# INSTRUCTIONS TO FOLLOW
Among the records that follow, find the line with "J4 pin 2: COM -> X0" and the line with "C1: 470nF (+12V, U1/DIS) -> 470nF (+12V, GND)". Set down those lines and all lines between them exactly, without adding anything.
□ □ □ □ □
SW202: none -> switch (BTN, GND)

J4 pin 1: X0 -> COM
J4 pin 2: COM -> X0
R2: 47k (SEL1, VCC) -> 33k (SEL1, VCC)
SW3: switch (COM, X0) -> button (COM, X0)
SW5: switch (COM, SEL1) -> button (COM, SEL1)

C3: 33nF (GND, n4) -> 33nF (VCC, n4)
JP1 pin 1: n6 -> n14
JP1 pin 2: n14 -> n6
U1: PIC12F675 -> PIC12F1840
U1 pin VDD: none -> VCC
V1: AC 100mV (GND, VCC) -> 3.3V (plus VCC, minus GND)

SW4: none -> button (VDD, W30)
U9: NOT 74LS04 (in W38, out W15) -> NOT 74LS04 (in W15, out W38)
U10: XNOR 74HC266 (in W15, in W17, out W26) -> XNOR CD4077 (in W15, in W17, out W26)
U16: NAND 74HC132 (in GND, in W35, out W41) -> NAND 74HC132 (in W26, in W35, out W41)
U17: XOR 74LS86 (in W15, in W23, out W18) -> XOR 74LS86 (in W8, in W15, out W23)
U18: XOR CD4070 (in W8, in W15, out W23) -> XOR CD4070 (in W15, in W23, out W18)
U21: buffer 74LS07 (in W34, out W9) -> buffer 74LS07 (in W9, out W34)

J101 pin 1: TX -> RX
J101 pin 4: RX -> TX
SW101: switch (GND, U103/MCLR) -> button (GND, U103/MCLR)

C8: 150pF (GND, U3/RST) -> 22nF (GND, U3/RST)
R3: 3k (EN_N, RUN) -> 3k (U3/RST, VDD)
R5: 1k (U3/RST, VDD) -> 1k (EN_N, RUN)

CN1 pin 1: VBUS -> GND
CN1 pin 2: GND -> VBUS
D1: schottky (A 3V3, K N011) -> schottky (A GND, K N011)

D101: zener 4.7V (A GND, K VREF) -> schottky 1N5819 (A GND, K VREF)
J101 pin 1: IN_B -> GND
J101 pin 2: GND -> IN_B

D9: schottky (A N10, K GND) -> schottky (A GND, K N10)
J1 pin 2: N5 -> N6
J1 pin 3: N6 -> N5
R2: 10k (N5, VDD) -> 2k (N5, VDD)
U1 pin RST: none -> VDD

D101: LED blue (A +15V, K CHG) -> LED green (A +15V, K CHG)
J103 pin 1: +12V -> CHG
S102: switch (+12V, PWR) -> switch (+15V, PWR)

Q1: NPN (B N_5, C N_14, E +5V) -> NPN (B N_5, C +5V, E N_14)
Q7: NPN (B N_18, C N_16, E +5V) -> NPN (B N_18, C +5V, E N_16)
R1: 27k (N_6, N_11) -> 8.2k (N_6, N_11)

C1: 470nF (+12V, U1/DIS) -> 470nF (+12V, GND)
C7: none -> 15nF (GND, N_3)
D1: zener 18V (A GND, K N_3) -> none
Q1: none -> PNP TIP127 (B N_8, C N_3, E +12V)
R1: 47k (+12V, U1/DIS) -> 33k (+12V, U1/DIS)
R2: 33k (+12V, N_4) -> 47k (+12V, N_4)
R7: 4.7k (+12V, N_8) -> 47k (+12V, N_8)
□ □ □ □ □
# TASK RESPONSE
J4 pin 2: COM -> X0
R2: 47k (SEL1, VCC) -> 33k (SEL1, VCC)
SW3: switch (COM, X0) -> button (COM, X0)
SW5: switch (COM, SEL1) -> button (COM, SEL1)

C3: 33nF (GND, n4) -> 33nF (VCC, n4)
JP1 pin 1: n6 -> n14
JP1 pin 2: n14 -> n6
U1: PIC12F675 -> PIC12F1840
U1 pin VDD: none -> VCC
V1: AC 100mV (GND, VCC) -> 3.3V (plus VCC, minus GND)

SW4: none -> button (VDD, W30)
U9: NOT 74LS04 (in W38, out W15) -> NOT 74LS04 (in W15, out W38)
U10: XNOR 74HC266 (in W15, in W17, out W26) -> XNOR CD4077 (in W15, in W17, out W26)
U16: NAND 74HC132 (in GND, in W35, out W41) -> NAND 74HC132 (in W26, in W35, out W41)
U17: XOR 74LS86 (in W15, in W23, out W18) -> XOR 74LS86 (in W8, in W15, out W23)
U18: XOR CD4070 (in W8, in W15, out W23) -> XOR CD4070 (in W15, in W23, out W18)
U21: buffer 74LS07 (in W34, out W9) -> buffer 74LS07 (in W9, out W34)

J101 pin 1: TX -> RX
J101 pin 4: RX -> TX
SW101: switch (GND, U103/MCLR) -> button (GND, U103/MCLR)

C8: 150pF (GND, U3/RST) -> 22nF (GND, U3/RST)
R3: 3k (EN_N, RUN) -> 3k (U3/RST, VDD)
R5: 1k (U3/RST, VDD) -> 1k (EN_N, RUN)

CN1 pin 1: VBUS -> GND
CN1 pin 2: GND -> VBUS
D1: schottky (A 3V3, K N011) -> schottky (A GND, K N011)

D101: zener 4.7V (A GND, K VREF) -> schottky 1N5819 (A GND, K VREF)
J101 pin 1: IN_B -> GND
J101 pin 2: GND -> IN_B

D9: schottky (A N10, K GND) -> schottky (A GND, K N10)
J1 pin 2: N5 -> N6
J1 pin 3: N6 -> N5
R2: 10k (N5, VDD) -> 2k (N5, VDD)
U1 pin RST: none -> VDD

D101: LED blue (A +15V, K CHG) -> LED green (A +15V, K CHG)
J103 pin 1: +12V -> CHG
S102: switch (+12V, PWR) -> switch (+15V, PWR)

Q1: NPN (B N_5, C N_14, E +5V) -> NPN (B N_5, C +5V, E N_14)
Q7: NPN (B N_18, C N_16, E +5V) -> NPN (B N_18, C +5V, E N_16)
R1: 27k (N_6, N_11) -> 8.2k (N_6, N_11)

C1: 470nF (+12V, U1/DIS) -> 470nF (+12V, GND)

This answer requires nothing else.